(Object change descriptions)
◆ ◆ ◆ ◆

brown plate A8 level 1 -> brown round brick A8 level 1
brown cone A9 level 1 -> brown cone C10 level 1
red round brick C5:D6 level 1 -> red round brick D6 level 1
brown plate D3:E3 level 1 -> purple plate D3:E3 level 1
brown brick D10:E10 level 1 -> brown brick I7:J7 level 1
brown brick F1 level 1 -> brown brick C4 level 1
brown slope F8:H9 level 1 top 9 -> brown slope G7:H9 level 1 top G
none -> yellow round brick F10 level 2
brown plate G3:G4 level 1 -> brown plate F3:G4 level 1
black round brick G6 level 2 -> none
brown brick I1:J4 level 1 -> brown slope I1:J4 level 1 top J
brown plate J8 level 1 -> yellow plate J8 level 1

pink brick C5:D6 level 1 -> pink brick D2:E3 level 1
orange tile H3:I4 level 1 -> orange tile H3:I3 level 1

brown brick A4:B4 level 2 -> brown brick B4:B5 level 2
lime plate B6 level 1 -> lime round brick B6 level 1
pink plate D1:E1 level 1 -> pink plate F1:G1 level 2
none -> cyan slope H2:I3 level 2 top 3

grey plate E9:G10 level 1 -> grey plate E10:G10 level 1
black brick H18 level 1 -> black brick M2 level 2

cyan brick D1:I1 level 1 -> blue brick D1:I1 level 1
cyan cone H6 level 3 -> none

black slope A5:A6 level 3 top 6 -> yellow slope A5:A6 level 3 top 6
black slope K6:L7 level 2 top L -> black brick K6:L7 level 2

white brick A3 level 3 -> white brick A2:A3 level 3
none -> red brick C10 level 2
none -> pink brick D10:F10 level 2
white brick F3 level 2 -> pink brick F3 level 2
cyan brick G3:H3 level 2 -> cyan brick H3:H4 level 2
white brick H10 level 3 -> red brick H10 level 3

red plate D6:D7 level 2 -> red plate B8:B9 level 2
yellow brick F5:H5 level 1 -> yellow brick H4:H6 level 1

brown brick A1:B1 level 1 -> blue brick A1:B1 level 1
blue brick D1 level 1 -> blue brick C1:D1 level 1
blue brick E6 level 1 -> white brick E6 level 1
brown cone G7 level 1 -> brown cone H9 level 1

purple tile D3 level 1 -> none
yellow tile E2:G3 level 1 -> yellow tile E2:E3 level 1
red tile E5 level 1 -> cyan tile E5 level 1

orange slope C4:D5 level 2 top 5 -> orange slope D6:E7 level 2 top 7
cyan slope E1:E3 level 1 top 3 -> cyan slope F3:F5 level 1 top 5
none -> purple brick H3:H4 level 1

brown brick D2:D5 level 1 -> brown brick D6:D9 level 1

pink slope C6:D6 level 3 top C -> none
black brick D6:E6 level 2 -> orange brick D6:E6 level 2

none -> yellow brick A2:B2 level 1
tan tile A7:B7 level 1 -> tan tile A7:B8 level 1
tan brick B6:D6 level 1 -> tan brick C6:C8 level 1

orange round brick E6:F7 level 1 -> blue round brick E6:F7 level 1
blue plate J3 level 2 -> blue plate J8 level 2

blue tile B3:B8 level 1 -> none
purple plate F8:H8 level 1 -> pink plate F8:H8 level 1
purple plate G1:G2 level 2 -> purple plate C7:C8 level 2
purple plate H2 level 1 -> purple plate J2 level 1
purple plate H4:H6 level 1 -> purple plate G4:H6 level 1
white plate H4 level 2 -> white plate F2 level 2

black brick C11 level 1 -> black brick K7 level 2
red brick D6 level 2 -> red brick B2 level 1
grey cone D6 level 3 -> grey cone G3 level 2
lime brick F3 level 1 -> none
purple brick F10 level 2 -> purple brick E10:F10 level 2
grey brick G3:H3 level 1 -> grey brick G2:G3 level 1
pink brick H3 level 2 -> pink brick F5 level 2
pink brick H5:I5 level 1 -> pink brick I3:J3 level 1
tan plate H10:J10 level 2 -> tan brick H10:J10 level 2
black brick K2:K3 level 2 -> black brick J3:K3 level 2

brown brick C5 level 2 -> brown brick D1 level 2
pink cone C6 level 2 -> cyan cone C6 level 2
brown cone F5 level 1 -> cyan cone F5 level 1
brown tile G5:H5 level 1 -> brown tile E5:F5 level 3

◆ ◆ ◆ ◆

Go through the data above and repeat all of it exactly.

brown plate A8 level 1 -> brown round brick A8 level 1
brown cone A9 level 1 -> brown cone C10 level 1
red round brick C5:D6 level 1 -> red round brick D6 level 1
brown plate D3:E3 level 1 -> purple plate D3:E3 level 1
brown brick D10:E10 level 1 -> brown brick I7:J7 level 1
brown brick F1 level 1 -> brown brick C4 level 1
brown slope F8:H9 level 1 top 9 -> brown slope G7:H9 level 1 top G
none -> yellow round brick F10 level 2
brown plate G3:G4 level 1 -> brown plate F3:G4 level 1
black round brick G6 level 2 -> none
brown brick I1:J4 level 1 -> brown slope I1:J4 level 1 top J
brown plate J8 level 1 -> yellow plate J8 level 1

pink brick C5:D6 level 1 -> pink brick D2:E3 level 1
orange tile H3:I4 level 1 -> orange tile H3:I3 level 1

brown brick A4:B4 level 2 -> brown brick B4:B5 level 2
lime plate B6 level 1 -> lime round brick B6 level 1
pink plate D1:E1 level 1 -> pink plate F1:G1 level 2
none -> cyan slope H2:I3 level 2 top 3

grey plate E9:G10 level 1 -> grey plate E10:G10 level 1
black brick H18 level 1 -> black brick M2 level 2

cyan brick D1:I1 level 1 -> blue brick D1:I1 level 1
cyan cone H6 level 3 -> none

black slope A5:A6 level 3 top 6 -> yellow slope A5:A6 level 3 top 6
black slope K6:L7 level 2 top L -> black brick K6:L7 level 2

white brick A3 level 3 -> white brick A2:A3 level 3
none -> red brick C10 level 2
none -> pink brick D10:F10 level 2
white brick F3 level 2 -> pink brick F3 level 2
cyan brick G3:H3 level 2 -> cyan brick H3:H4 level 2
white brick H10 level 3 -> red brick H10 level 3

red plate D6:D7 level 2 -> red plate B8:B9 level 2
yellow brick F5:H5 level 1 -> yellow brick H4:H6 level 1

brown brick A1:B1 level 1 -> blue brick A1:B1 level 1
blue brick D1 level 1 -> blue brick C1:D1 level 1
blue brick E6 level 1 -> white brick E6 level 1
brown cone G7 level 1 -> brown cone H9 level 1

purple tile D3 level 1 -> none
yellow tile E2:G3 level 1 -> yellow tile E2:E3 level 1
red tile E5 level 1 -> cyan tile E5 level 1

orange slope C4:D5 level 2 top 5 -> orange slope D6:E7 level 2 top 7
cyan slope E1:E3 level 1 top 3 -> cyan slope F3:F5 level 1 top 5
none -> purple brick H3:H4 level 1

brown brick D2:D5 level 1 -> brown brick D6:D9 level 1

pink slope C6:D6 level 3 top C -> none
black brick D6:E6 level 2 -> orange brick D6:E6 level 2

none -> yellow brick A2:B2 level 1
tan tile A7:B7 level 1 -> tan tile A7:B8 level 1
tan brick B6:D6 level 1 -> tan brick C6:C8 level 1

orange round brick E6:F7 level 1 -> blue round brick E6:F7 level 1
blue plate J3 level 2 -> blue plate J8 level 2

blue tile B3:B8 level 1 -> none
purple plate F8:H8 level 1 -> pink plate F8:H8 level 1
purple plate G1:G2 level 2 -> purple plate C7:C8 level 2
purple plate H2 level 1 -> purple plate J2 level 1
purple plate H4:H6 level 1 -> purple plate G4:H6 level 1
white plate H4 level 2 -> white plate F2 level 2

black brick C11 level 1 -> black brick K7 level 2
red brick D6 level 2 -> red brick B2 level 1
grey cone D6 level 3 -> grey cone G3 level 2
lime brick F3 level 1 -> none
purple brick F10 level 2 -> purple brick E10:F10 level 2
grey brick G3:H3 level 1 -> grey brick G2:G3 level 1
pink brick H3 level 2 -> pink brick F5 level 2
pink brick H5:I5 level 1 -> pink brick I3:J3 level 1
tan plate H10:J10 level 2 -> tan brick H10:J10 level 2
black brick K2:K3 level 2 -> black brick J3:K3 level 2

brown brick C5 level 2 -> brown brick D1 level 2
pink cone C6 level 2 -> cyan cone C6 level 2
brown cone F5 level 1 -> cyan cone F5 level 1
brown tile G5:H5 level 1 -> brown tile E5:F5 level 3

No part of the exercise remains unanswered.